Reproduce the whole listing exactly.

━━━━━━━━

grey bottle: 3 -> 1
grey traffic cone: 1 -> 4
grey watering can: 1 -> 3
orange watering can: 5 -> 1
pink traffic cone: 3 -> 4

━━━━━━━━

=== Your response ===
grey bottle: 3 -> 1
grey traffic cone: 1 -> 4
grey watering can: 1 -> 3
orange watering can: 5 -> 1
pink traffic cone: 3 -> 4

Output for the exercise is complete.